= Beginning of Section =
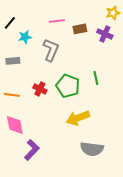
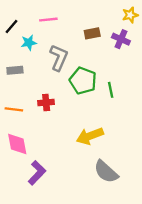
pink line: (57, 21) -> (48, 20), moved
green pentagon: (68, 86) -> (83, 81), moved
red cross: (40, 89) -> (46, 103), turned -32
gray semicircle: (92, 149) -> (106, 172), turned 35

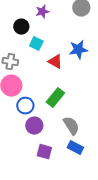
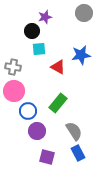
black circle: (21, 27) -> (32, 31), moved
cyan square: (36, 44) -> (39, 49), turned -32
blue rectangle: (75, 148) -> (78, 153), turned 35

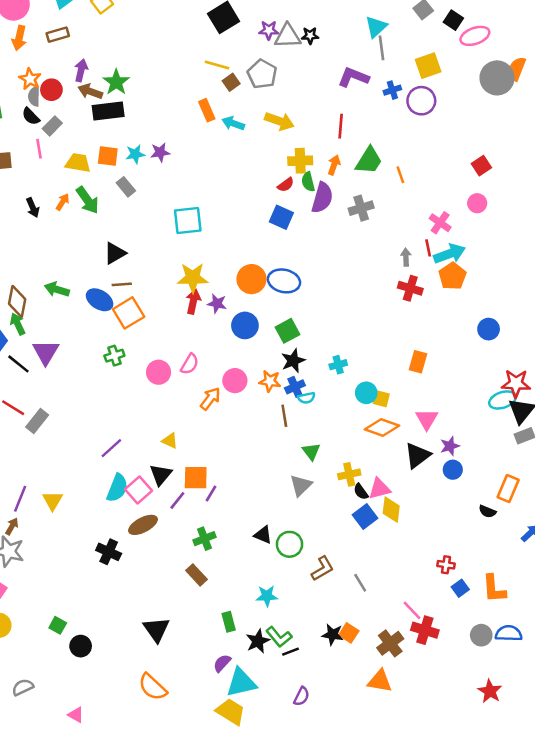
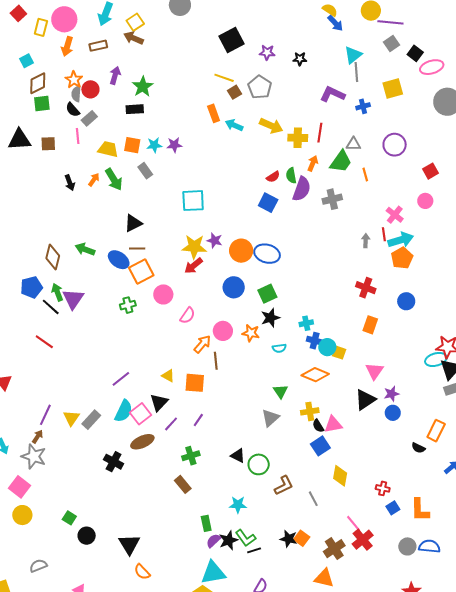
gray triangle: (288, 36) -> (354, 144), moved, size x0.7
brown arrow: (90, 91) -> (134, 38), moved
purple circle: (421, 101) -> (395, 145), moved
black rectangle: (108, 111) -> (135, 109), size x0.7
yellow cross: (300, 161) -> (298, 138), moved
red cross: (410, 288) -> (366, 288), moved
red arrow: (193, 302) -> (193, 266), turned -144
purple star: (217, 304) -> (215, 241), moved
green arrow: (18, 324) -> (57, 292), moved
blue circle: (489, 329) -> (406, 301), moved
pink circle: (159, 372) -> (163, 294), moved
blue cross: (295, 387) -> (315, 341), moved, turned 35
brown line: (284, 416) -> (216, 361), moved
gray rectangle: (37, 421) -> (91, 420), moved
orange diamond: (382, 427) -> (315, 375), moved
orange square: (196, 478) -> (195, 383), moved
yellow diamond: (391, 510) -> (340, 476), moved
black triangle: (156, 629) -> (129, 544), moved
red cross: (425, 630) -> (363, 540), turned 30
purple semicircle: (222, 663) -> (213, 541), moved
orange semicircle: (153, 687) -> (142, 572), size x0.7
= End of Section =
## HOW TO COMPLETE THIS TASK
Leaving the pictures aside, output each entry above exactly as written.

## FINAL ANSWER
pink line: (57, 21) -> (48, 20), moved
green pentagon: (68, 86) -> (83, 81), moved
red cross: (40, 89) -> (46, 103), turned -32
gray semicircle: (92, 149) -> (106, 172), turned 35

black circle: (21, 27) -> (32, 31), moved
cyan square: (36, 44) -> (39, 49), turned -32
blue rectangle: (75, 148) -> (78, 153), turned 35

gray triangle: (288, 36) -> (354, 144), moved, size x0.7
brown arrow: (90, 91) -> (134, 38), moved
purple circle: (421, 101) -> (395, 145), moved
black rectangle: (108, 111) -> (135, 109), size x0.7
yellow cross: (300, 161) -> (298, 138), moved
red cross: (410, 288) -> (366, 288), moved
red arrow: (193, 302) -> (193, 266), turned -144
purple star: (217, 304) -> (215, 241), moved
green arrow: (18, 324) -> (57, 292), moved
blue circle: (489, 329) -> (406, 301), moved
pink circle: (159, 372) -> (163, 294), moved
blue cross: (295, 387) -> (315, 341), moved, turned 35
brown line: (284, 416) -> (216, 361), moved
gray rectangle: (37, 421) -> (91, 420), moved
orange diamond: (382, 427) -> (315, 375), moved
orange square: (196, 478) -> (195, 383), moved
yellow diamond: (391, 510) -> (340, 476), moved
black triangle: (156, 629) -> (129, 544), moved
red cross: (425, 630) -> (363, 540), turned 30
purple semicircle: (222, 663) -> (213, 541), moved
orange semicircle: (153, 687) -> (142, 572), size x0.7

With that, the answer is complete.